• WHAT TO WORK ON: Reproduce the rows below word for word, starting from the first row and ending with the line that contains "Indeed, clear plastic", inclusive.

Rows from a spatial reasoning dataset:
## Start

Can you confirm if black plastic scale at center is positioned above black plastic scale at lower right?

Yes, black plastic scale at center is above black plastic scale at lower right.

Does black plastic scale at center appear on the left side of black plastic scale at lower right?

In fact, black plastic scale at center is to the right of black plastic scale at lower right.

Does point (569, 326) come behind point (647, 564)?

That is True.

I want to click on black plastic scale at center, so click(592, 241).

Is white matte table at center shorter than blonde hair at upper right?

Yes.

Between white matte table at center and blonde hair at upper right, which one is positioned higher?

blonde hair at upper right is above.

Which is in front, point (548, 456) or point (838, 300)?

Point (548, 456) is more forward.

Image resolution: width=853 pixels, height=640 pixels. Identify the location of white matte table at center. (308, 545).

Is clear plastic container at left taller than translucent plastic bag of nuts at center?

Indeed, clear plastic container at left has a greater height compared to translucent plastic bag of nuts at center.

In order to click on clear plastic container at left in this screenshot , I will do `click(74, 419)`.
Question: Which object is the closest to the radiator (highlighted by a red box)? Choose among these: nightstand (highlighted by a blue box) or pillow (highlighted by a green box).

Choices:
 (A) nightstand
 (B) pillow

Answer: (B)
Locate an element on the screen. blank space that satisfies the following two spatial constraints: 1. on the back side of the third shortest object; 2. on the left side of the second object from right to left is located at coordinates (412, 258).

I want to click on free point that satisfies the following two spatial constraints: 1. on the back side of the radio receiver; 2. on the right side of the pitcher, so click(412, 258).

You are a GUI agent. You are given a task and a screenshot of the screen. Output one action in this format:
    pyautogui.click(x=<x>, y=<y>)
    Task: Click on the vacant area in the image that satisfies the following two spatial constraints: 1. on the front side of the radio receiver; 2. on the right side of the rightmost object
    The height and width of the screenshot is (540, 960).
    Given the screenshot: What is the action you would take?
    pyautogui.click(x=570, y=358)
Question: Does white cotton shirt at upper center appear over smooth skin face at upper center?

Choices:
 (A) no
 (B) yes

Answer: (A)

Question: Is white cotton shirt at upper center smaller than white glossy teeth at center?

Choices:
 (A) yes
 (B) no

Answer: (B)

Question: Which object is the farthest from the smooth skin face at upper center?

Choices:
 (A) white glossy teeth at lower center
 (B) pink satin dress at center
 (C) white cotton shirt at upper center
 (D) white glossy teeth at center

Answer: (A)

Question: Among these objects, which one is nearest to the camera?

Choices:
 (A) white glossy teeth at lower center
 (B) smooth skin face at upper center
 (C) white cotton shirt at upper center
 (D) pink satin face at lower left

## End

• SOLUTION:
Can you confirm if black plastic scale at center is positioned above black plastic scale at lower right?

Yes, black plastic scale at center is above black plastic scale at lower right.

Does black plastic scale at center appear on the left side of black plastic scale at lower right?

In fact, black plastic scale at center is to the right of black plastic scale at lower right.

Does point (569, 326) come behind point (647, 564)?

That is True.

I want to click on black plastic scale at center, so click(592, 241).

Is white matte table at center shorter than blonde hair at upper right?

Yes.

Between white matte table at center and blonde hair at upper right, which one is positioned higher?

blonde hair at upper right is above.

Which is in front, point (548, 456) or point (838, 300)?

Point (548, 456) is more forward.

Image resolution: width=853 pixels, height=640 pixels. Identify the location of white matte table at center. (308, 545).

Is clear plastic container at left taller than translucent plastic bag of nuts at center?

Indeed, clear plastic container at left has a greater height compared to translucent plastic bag of nuts at center.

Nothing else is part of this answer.